» Stored data:
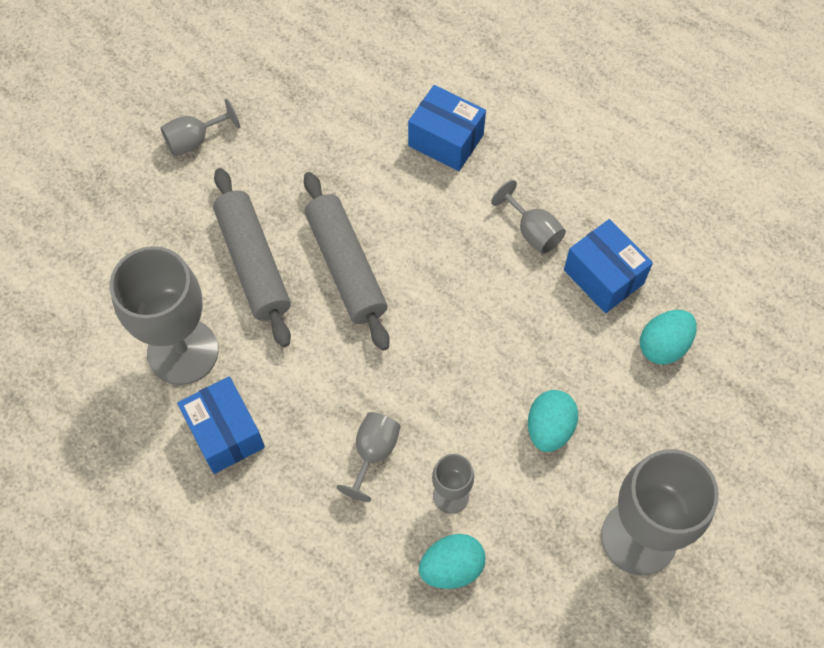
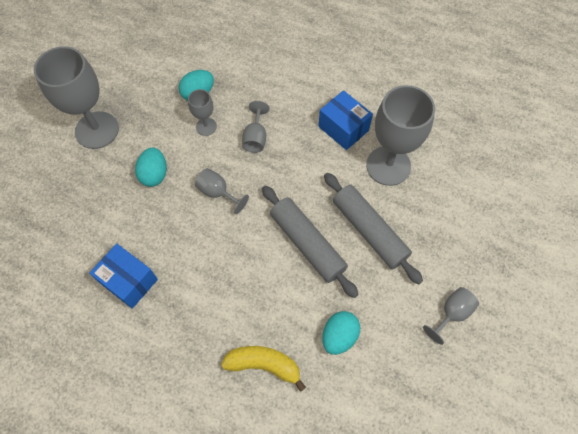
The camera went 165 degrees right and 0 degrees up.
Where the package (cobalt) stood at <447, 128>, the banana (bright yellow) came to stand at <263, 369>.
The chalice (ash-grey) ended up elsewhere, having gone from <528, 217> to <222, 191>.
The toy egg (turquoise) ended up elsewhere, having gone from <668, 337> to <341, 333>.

» What this task involves: Could you output the listing word for word, omitting every picture?

» Answer space:
The camera went 165 degrees right and 0 degrees up.
Where the package (cobalt) stood at <447, 128>, the banana (bright yellow) came to stand at <263, 369>.
The chalice (ash-grey) ended up elsewhere, having gone from <528, 217> to <222, 191>.
The toy egg (turquoise) ended up elsewhere, having gone from <668, 337> to <341, 333>.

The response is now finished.